**ASSIGNMENT**
Through the line that contains "orange boat [234,81,358,147]", return the data below exactly, starting at its first line; leave the rest out.

**Records excerpted from a collection**
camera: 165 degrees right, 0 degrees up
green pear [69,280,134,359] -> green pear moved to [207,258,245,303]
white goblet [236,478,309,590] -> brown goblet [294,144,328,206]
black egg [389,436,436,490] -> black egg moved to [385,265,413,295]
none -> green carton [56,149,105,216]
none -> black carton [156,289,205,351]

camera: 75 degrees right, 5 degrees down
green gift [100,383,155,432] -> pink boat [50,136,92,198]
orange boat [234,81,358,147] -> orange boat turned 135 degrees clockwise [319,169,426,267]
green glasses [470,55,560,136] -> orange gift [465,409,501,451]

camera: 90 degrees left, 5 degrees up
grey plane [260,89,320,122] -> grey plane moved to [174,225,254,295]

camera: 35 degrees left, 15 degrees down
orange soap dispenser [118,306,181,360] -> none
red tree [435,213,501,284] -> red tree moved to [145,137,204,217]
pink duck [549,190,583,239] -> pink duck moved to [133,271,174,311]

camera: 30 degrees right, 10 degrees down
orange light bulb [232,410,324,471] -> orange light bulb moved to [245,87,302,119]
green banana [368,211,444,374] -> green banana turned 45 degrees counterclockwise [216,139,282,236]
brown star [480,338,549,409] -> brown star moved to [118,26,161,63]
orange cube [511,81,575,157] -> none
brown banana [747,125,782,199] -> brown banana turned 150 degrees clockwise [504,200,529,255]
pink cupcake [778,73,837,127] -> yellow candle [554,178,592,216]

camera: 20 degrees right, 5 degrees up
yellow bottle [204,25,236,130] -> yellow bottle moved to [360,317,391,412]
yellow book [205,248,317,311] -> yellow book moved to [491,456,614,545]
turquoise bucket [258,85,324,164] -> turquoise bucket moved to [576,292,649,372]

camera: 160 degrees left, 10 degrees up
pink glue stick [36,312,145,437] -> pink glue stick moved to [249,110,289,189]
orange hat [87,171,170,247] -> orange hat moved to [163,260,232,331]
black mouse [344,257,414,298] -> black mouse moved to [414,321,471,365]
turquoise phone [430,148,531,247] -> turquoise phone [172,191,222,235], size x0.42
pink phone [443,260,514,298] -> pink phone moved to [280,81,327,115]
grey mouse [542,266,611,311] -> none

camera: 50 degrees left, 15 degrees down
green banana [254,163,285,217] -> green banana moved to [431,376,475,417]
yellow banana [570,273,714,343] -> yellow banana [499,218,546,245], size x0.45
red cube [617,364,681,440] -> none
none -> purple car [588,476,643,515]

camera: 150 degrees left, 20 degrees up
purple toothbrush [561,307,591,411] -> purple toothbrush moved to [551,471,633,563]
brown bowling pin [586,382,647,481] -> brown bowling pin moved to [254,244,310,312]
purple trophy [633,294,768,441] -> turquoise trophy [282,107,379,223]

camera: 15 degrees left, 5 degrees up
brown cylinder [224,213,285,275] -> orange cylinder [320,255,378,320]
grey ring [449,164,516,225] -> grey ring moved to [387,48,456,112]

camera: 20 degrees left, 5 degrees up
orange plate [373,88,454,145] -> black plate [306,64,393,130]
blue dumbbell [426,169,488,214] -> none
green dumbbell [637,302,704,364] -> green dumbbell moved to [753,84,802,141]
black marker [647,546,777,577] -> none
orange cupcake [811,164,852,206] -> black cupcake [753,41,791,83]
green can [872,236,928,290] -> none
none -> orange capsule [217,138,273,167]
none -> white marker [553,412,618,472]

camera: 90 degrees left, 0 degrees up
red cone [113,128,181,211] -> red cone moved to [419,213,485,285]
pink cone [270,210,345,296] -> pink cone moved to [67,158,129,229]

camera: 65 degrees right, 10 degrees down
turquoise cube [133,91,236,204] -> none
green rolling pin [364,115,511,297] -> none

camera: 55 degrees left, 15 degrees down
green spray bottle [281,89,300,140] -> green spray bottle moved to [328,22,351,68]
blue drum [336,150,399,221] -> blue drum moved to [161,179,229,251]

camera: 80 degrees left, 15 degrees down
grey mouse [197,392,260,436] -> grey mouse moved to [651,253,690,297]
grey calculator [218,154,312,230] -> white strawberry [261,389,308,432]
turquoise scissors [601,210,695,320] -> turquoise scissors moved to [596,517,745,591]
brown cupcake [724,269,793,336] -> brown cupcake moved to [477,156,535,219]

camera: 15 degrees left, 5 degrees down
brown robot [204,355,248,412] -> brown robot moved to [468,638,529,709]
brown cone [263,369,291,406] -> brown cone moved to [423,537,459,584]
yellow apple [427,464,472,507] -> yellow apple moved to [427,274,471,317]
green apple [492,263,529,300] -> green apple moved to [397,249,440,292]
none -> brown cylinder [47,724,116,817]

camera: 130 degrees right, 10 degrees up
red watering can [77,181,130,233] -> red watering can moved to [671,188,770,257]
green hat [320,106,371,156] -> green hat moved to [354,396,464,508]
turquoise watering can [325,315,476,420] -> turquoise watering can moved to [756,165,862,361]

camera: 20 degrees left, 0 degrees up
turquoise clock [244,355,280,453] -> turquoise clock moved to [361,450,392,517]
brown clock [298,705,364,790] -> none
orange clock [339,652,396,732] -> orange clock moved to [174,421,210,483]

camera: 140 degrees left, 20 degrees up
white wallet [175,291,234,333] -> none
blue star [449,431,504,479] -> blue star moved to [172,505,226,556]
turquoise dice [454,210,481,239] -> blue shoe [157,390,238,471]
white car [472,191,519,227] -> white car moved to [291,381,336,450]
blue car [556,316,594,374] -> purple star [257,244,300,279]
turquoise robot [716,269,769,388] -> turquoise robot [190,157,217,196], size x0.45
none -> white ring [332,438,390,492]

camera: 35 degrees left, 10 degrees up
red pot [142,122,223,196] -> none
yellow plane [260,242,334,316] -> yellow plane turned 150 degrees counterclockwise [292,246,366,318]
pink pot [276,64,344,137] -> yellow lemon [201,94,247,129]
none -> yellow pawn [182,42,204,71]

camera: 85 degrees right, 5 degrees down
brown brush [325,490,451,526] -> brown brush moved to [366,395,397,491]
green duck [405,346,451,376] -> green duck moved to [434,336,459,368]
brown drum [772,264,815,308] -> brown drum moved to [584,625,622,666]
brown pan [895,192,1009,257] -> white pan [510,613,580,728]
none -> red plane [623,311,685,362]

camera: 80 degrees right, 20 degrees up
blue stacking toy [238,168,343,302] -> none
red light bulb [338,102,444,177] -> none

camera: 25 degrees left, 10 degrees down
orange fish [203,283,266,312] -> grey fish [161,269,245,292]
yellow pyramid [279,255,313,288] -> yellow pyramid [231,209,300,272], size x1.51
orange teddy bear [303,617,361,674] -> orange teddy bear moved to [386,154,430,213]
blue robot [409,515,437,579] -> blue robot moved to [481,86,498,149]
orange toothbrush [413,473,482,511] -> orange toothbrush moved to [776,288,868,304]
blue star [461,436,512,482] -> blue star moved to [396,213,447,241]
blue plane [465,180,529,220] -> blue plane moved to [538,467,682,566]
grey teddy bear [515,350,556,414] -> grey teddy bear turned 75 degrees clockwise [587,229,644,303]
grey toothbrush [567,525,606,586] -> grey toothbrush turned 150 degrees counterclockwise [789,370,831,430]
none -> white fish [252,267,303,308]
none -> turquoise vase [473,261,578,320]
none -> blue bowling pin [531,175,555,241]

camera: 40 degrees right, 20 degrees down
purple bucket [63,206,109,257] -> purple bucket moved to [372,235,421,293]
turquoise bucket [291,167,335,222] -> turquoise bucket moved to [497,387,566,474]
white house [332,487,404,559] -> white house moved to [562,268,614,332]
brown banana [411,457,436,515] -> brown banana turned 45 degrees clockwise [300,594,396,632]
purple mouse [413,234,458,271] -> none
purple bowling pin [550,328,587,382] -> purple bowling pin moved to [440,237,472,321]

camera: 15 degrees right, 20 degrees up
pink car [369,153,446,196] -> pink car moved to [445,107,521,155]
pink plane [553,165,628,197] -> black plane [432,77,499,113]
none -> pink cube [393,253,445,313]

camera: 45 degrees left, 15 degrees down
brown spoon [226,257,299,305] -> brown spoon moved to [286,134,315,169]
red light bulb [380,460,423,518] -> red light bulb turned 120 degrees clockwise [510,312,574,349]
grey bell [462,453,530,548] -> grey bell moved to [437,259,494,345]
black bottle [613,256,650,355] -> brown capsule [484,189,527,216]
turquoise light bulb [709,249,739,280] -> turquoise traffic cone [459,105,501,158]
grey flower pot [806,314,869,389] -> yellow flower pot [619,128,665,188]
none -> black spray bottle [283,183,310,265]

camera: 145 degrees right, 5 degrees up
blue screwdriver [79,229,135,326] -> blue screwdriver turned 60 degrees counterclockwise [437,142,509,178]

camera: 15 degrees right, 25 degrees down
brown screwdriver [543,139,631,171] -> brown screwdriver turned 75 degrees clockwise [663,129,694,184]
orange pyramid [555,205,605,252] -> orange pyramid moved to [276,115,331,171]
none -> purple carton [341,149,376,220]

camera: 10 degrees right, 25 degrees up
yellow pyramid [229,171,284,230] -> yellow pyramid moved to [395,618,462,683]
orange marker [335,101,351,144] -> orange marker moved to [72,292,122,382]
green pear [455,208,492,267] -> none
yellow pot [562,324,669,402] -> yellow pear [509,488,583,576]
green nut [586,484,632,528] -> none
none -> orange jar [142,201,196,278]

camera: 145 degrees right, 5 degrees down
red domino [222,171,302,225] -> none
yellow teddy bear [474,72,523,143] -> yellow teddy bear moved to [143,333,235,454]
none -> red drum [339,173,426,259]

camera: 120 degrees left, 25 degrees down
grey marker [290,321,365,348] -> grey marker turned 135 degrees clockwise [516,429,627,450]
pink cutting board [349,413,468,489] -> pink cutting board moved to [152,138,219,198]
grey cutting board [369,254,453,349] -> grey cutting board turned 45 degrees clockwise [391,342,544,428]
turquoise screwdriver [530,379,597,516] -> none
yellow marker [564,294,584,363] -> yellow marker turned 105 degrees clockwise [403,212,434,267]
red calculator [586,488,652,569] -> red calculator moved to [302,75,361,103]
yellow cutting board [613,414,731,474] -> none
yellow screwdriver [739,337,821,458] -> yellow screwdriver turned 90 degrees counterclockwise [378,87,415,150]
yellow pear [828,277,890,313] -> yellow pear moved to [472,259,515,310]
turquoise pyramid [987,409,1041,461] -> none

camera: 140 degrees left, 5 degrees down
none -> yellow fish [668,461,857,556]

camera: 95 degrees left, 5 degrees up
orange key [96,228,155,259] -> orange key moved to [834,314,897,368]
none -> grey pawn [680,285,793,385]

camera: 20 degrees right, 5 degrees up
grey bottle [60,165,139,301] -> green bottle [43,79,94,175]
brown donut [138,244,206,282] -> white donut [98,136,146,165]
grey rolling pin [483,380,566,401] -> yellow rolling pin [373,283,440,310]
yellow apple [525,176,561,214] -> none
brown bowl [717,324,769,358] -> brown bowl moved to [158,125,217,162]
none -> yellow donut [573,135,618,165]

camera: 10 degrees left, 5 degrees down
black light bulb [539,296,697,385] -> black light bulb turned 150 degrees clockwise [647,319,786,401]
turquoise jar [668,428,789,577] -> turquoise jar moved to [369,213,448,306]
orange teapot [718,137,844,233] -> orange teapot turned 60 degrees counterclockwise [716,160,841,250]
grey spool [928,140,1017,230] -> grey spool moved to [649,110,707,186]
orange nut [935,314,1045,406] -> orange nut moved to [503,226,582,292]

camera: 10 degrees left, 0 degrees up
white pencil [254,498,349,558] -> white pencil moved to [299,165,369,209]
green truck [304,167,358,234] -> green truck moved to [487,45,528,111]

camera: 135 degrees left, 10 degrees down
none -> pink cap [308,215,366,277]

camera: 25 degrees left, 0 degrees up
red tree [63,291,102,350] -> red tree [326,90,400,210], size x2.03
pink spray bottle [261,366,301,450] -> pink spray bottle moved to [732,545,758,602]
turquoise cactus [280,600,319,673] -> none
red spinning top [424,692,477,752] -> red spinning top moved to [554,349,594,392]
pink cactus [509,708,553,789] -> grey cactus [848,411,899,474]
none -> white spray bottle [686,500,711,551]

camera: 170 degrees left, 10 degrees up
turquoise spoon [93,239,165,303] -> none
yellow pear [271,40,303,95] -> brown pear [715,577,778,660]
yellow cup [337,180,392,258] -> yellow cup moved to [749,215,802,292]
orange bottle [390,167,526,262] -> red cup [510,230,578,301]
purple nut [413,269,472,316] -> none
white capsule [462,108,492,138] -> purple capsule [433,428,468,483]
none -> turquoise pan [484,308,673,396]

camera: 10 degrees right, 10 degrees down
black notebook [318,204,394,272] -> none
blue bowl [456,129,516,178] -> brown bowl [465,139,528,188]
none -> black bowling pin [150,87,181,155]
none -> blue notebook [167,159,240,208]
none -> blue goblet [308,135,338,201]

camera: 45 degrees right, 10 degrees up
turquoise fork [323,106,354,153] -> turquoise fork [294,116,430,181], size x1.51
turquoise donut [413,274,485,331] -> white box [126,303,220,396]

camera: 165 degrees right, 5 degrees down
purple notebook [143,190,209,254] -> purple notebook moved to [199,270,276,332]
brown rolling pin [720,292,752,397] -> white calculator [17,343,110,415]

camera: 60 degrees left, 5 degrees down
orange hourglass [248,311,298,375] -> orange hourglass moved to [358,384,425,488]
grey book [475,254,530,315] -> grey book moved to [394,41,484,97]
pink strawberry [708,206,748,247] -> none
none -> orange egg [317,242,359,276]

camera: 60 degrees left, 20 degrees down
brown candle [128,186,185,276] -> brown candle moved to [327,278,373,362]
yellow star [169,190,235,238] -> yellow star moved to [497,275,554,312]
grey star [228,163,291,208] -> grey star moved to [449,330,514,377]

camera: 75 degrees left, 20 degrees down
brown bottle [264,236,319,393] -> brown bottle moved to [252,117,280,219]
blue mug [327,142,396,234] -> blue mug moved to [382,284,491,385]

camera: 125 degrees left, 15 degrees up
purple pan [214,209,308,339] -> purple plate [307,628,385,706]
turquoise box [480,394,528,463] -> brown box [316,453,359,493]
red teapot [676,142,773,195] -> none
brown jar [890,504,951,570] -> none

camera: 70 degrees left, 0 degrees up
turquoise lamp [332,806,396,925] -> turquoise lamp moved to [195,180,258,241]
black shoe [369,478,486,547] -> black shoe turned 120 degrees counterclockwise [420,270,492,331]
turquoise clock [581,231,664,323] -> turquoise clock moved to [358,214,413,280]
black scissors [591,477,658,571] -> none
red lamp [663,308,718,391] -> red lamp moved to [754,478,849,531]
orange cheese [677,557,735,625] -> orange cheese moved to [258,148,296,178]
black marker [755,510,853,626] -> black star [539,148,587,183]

**REPLY**
camera: 165 degrees right, 0 degrees up
green pear [69,280,134,359] -> green pear moved to [207,258,245,303]
white goblet [236,478,309,590] -> brown goblet [294,144,328,206]
black egg [389,436,436,490] -> black egg moved to [385,265,413,295]
none -> green carton [56,149,105,216]
none -> black carton [156,289,205,351]

camera: 75 degrees right, 5 degrees down
green gift [100,383,155,432] -> pink boat [50,136,92,198]
orange boat [234,81,358,147] -> orange boat turned 135 degrees clockwise [319,169,426,267]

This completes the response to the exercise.